● Work to be completed
Which of the lines below include the word "turquoise"? Pull each one out.

● Records for processing
[Start of section]

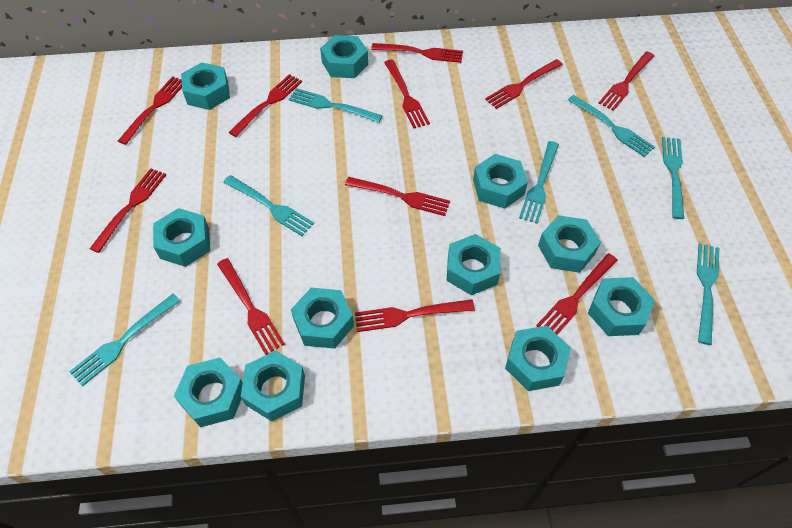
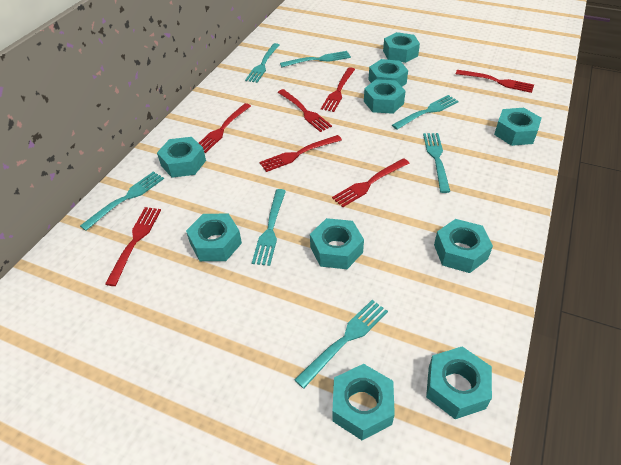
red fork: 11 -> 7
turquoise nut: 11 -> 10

[End of section]
[Start of section]

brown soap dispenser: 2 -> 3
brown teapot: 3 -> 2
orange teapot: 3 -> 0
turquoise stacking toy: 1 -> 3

[End of section]

● Written response
turquoise nut: 11 -> 10
turquoise stacking toy: 1 -> 3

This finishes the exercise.